(To do): Copy every row below word for word, omitting nothing and changing nothing.

Entries for locating text and elements
———

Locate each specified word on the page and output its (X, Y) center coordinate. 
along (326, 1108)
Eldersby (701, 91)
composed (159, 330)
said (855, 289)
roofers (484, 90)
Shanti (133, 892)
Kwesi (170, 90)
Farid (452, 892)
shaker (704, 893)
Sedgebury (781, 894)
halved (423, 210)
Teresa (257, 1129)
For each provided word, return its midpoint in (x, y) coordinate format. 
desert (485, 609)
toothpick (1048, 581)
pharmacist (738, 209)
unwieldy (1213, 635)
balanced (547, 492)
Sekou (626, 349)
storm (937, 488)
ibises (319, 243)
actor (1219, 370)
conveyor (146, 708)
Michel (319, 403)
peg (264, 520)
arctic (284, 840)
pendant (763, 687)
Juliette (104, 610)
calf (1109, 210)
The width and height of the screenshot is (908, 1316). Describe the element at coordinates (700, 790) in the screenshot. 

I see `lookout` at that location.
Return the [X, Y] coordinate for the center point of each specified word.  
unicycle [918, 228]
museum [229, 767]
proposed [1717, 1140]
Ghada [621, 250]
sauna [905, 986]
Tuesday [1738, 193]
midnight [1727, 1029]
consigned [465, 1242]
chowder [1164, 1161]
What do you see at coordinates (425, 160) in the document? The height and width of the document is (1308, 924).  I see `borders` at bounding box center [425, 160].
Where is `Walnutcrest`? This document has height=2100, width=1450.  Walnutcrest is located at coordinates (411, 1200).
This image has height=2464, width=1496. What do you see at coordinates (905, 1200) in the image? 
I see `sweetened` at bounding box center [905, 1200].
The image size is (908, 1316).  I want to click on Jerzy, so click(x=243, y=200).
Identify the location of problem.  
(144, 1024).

———

(Exercise result):
Locate each specified word on the page and output its (X, Y) center coordinate. 
along (326, 1108)
Eldersby (701, 91)
composed (159, 330)
said (855, 289)
roofers (484, 90)
Shanti (133, 892)
Kwesi (170, 90)
Farid (452, 892)
shaker (704, 893)
Sedgebury (781, 894)
halved (423, 210)
Teresa (257, 1129)
For each provided word, return its midpoint in (x, y) coordinate format. 
desert (485, 609)
toothpick (1048, 581)
pharmacist (738, 209)
unwieldy (1213, 635)
balanced (547, 492)
Sekou (626, 349)
storm (937, 488)
ibises (319, 243)
actor (1219, 370)
conveyor (146, 708)
Michel (319, 403)
peg (264, 520)
arctic (284, 840)
pendant (763, 687)
Juliette (104, 610)
calf (1109, 210)
The width and height of the screenshot is (908, 1316). Describe the element at coordinates (700, 790) in the screenshot. 

I see `lookout` at that location.
Return the [X, Y] coordinate for the center point of each specified word.  
unicycle [918, 228]
museum [229, 767]
proposed [1717, 1140]
Ghada [621, 250]
sauna [905, 986]
Tuesday [1738, 193]
midnight [1727, 1029]
consigned [465, 1242]
chowder [1164, 1161]
What do you see at coordinates (425, 160) in the document? The height and width of the document is (1308, 924).  I see `borders` at bounding box center [425, 160].
Where is `Walnutcrest`? This document has height=2100, width=1450.  Walnutcrest is located at coordinates (411, 1200).
This image has height=2464, width=1496. What do you see at coordinates (905, 1200) in the image? 
I see `sweetened` at bounding box center [905, 1200].
The image size is (908, 1316).  I want to click on Jerzy, so click(x=243, y=200).
Identify the location of problem.  
(144, 1024).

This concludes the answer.